▶ _TASK TO COMPLETE_:
Both the line with "C2: 2200uF (plus" and the line with "U11: NOR 74HC02" in the records below must appear in the output, along with every line between them, exactly and with nothing added.

(RECORDS TO USE begins)

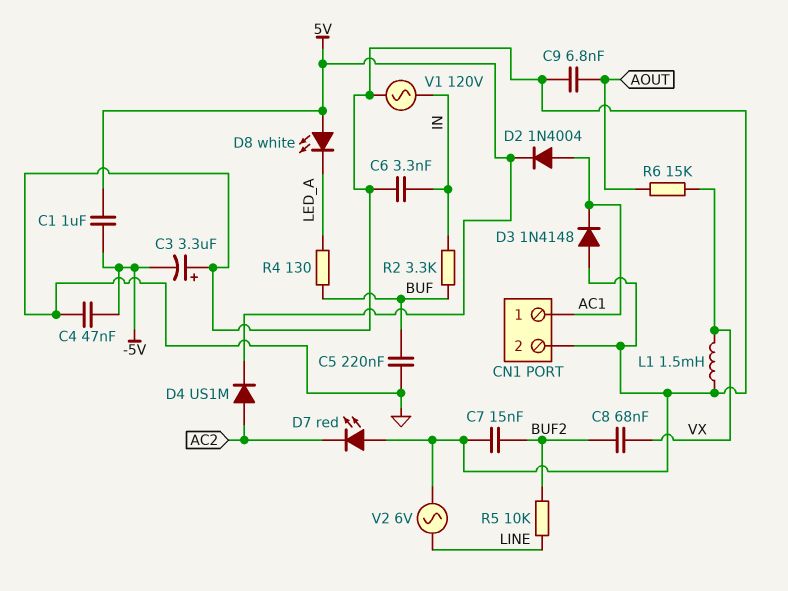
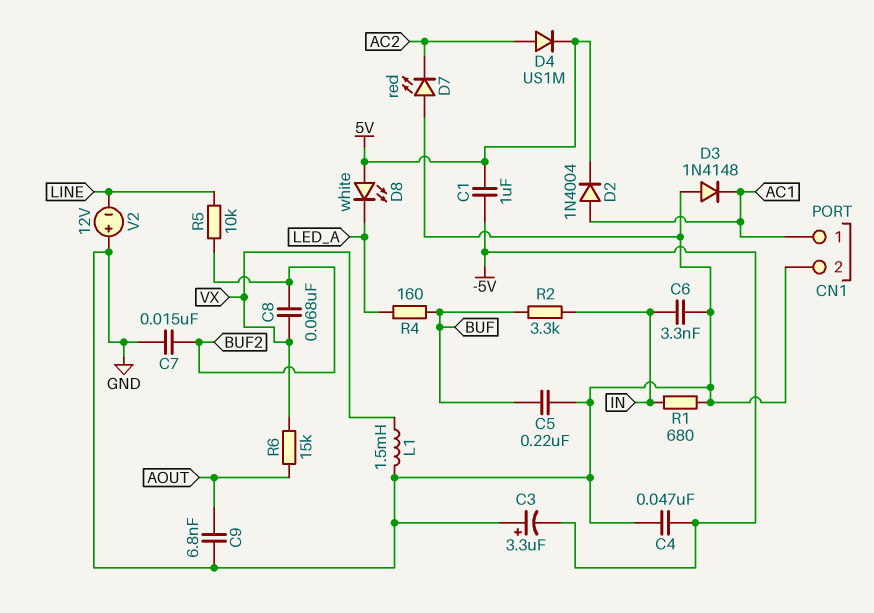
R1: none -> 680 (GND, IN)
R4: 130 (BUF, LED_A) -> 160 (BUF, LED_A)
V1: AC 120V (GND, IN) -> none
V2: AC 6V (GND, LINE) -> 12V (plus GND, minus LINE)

(RECORDS TO USE ends)
(RECORDS TO USE begins)

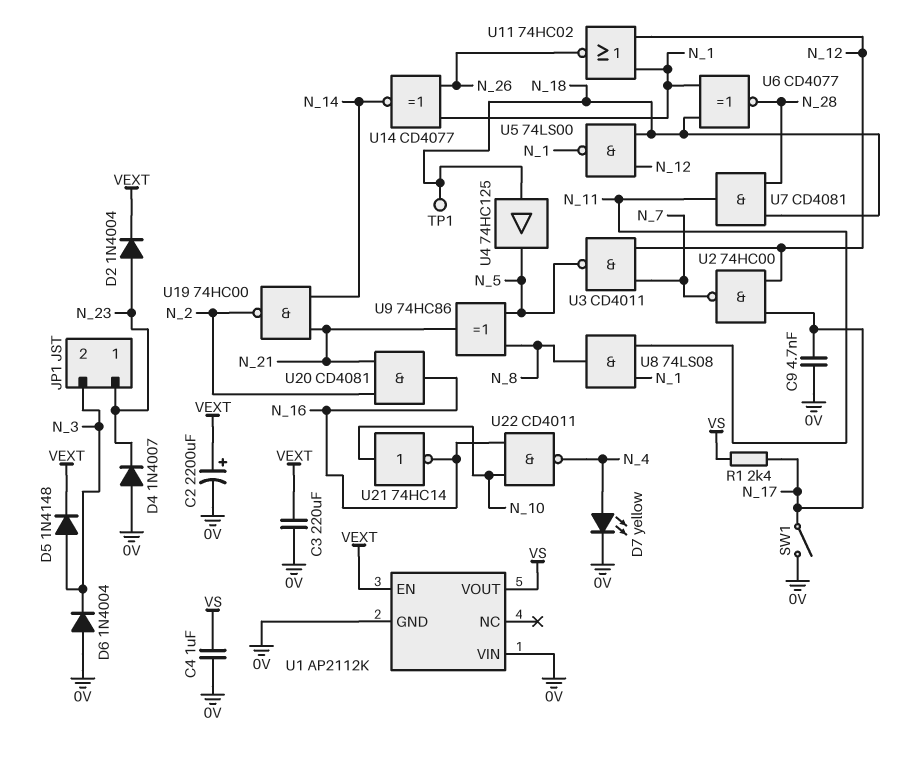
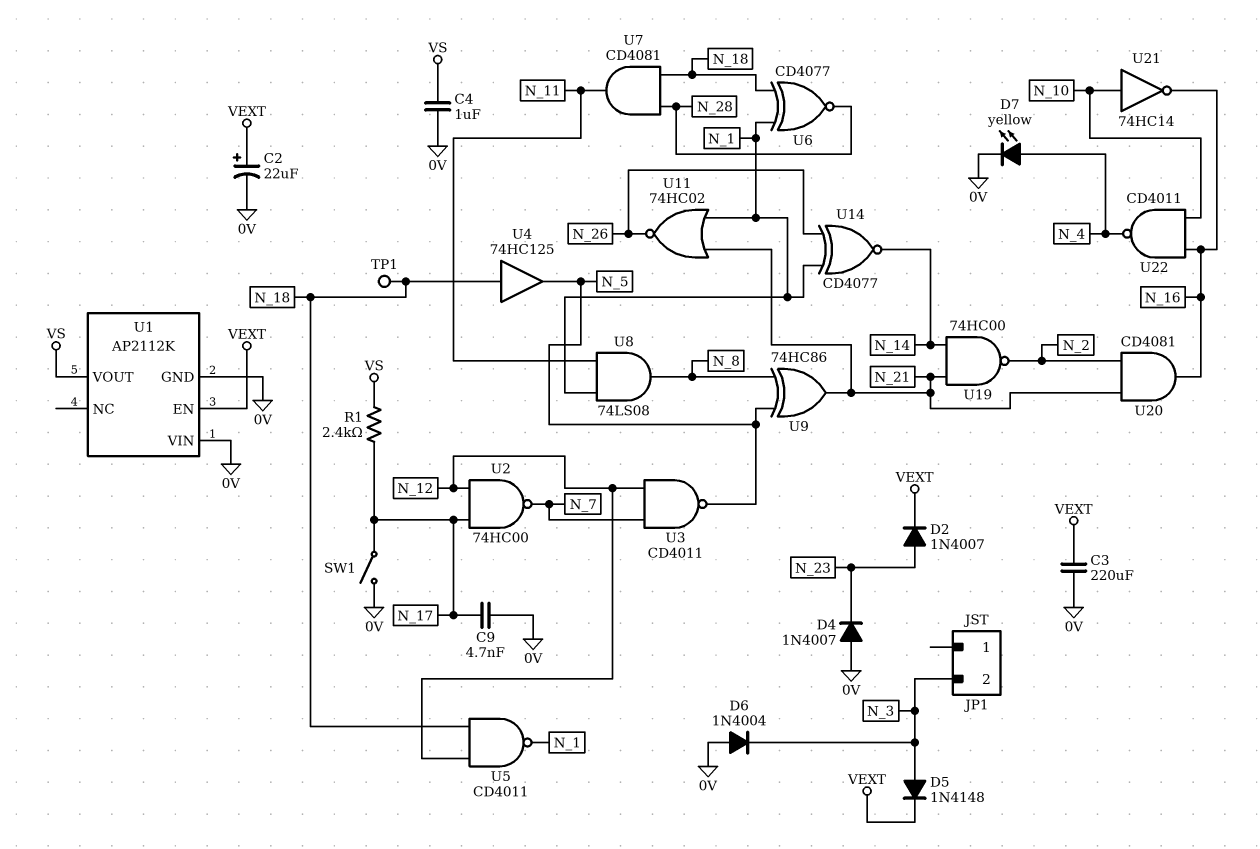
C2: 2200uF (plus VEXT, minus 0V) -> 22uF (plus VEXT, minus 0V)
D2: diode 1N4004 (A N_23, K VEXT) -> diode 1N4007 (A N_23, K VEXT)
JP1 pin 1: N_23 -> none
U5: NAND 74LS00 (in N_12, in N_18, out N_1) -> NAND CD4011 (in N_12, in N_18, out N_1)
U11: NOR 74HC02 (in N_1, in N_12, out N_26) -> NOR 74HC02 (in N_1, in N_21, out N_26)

(RECORDS TO USE ends)

▶ _YOUR RESPONSE_:
C2: 2200uF (plus VEXT, minus 0V) -> 22uF (plus VEXT, minus 0V)
D2: diode 1N4004 (A N_23, K VEXT) -> diode 1N4007 (A N_23, K VEXT)
JP1 pin 1: N_23 -> none
U5: NAND 74LS00 (in N_12, in N_18, out N_1) -> NAND CD4011 (in N_12, in N_18, out N_1)
U11: NOR 74HC02 (in N_1, in N_12, out N_26) -> NOR 74HC02 (in N_1, in N_21, out N_26)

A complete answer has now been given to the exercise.